**Stored items:**
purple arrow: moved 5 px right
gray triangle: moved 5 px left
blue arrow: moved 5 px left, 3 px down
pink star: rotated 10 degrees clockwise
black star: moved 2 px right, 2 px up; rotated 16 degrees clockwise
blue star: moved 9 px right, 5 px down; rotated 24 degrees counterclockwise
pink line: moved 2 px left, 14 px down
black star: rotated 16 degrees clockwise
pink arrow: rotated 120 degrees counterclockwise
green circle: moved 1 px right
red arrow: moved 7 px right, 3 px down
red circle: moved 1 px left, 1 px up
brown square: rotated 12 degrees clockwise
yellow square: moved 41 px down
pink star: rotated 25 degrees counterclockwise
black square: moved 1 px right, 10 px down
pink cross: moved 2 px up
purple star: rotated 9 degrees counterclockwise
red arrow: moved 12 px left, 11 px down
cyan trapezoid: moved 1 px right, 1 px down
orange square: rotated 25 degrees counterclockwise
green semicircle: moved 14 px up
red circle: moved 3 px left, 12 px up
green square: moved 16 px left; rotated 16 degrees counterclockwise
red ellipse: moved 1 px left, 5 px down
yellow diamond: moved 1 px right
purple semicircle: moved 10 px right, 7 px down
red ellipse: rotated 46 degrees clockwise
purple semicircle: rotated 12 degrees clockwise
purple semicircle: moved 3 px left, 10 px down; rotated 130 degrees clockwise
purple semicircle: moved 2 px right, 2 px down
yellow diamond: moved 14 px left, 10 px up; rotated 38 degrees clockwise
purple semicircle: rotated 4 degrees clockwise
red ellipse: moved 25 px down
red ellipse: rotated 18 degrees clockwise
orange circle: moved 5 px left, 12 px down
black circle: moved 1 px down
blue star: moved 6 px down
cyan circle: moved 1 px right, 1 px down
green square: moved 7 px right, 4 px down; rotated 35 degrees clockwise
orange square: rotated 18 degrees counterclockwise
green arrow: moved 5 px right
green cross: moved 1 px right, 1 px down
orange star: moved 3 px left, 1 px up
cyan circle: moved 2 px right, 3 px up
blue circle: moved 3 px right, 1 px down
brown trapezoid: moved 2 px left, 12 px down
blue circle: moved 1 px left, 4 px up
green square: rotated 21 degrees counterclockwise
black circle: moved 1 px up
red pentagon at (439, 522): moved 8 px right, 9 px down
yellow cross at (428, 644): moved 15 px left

**Task objective:** Can you write out the records again with every "purple semicircle" substituted by "violet semicircle" and nothing else changed?

**Exercise result:**
purple arrow: moved 5 px right
gray triangle: moved 5 px left
blue arrow: moved 5 px left, 3 px down
pink star: rotated 10 degrees clockwise
black star: moved 2 px right, 2 px up; rotated 16 degrees clockwise
blue star: moved 9 px right, 5 px down; rotated 24 degrees counterclockwise
pink line: moved 2 px left, 14 px down
black star: rotated 16 degrees clockwise
pink arrow: rotated 120 degrees counterclockwise
green circle: moved 1 px right
red arrow: moved 7 px right, 3 px down
red circle: moved 1 px left, 1 px up
brown square: rotated 12 degrees clockwise
yellow square: moved 41 px down
pink star: rotated 25 degrees counterclockwise
black square: moved 1 px right, 10 px down
pink cross: moved 2 px up
purple star: rotated 9 degrees counterclockwise
red arrow: moved 12 px left, 11 px down
cyan trapezoid: moved 1 px right, 1 px down
orange square: rotated 25 degrees counterclockwise
green semicircle: moved 14 px up
red circle: moved 3 px left, 12 px up
green square: moved 16 px left; rotated 16 degrees counterclockwise
red ellipse: moved 1 px left, 5 px down
yellow diamond: moved 1 px right
violet semicircle: moved 10 px right, 7 px down
red ellipse: rotated 46 degrees clockwise
violet semicircle: rotated 12 degrees clockwise
violet semicircle: moved 3 px left, 10 px down; rotated 130 degrees clockwise
violet semicircle: moved 2 px right, 2 px down
yellow diamond: moved 14 px left, 10 px up; rotated 38 degrees clockwise
violet semicircle: rotated 4 degrees clockwise
red ellipse: moved 25 px down
red ellipse: rotated 18 degrees clockwise
orange circle: moved 5 px left, 12 px down
black circle: moved 1 px down
blue star: moved 6 px down
cyan circle: moved 1 px right, 1 px down
green square: moved 7 px right, 4 px down; rotated 35 degrees clockwise
orange square: rotated 18 degrees counterclockwise
green arrow: moved 5 px right
green cross: moved 1 px right, 1 px down
orange star: moved 3 px left, 1 px up
cyan circle: moved 2 px right, 3 px up
blue circle: moved 3 px right, 1 px down
brown trapezoid: moved 2 px left, 12 px down
blue circle: moved 1 px left, 4 px up
green square: rotated 21 degrees counterclockwise
black circle: moved 1 px up
red pentagon at (439, 522): moved 8 px right, 9 px down
yellow cross at (428, 644): moved 15 px left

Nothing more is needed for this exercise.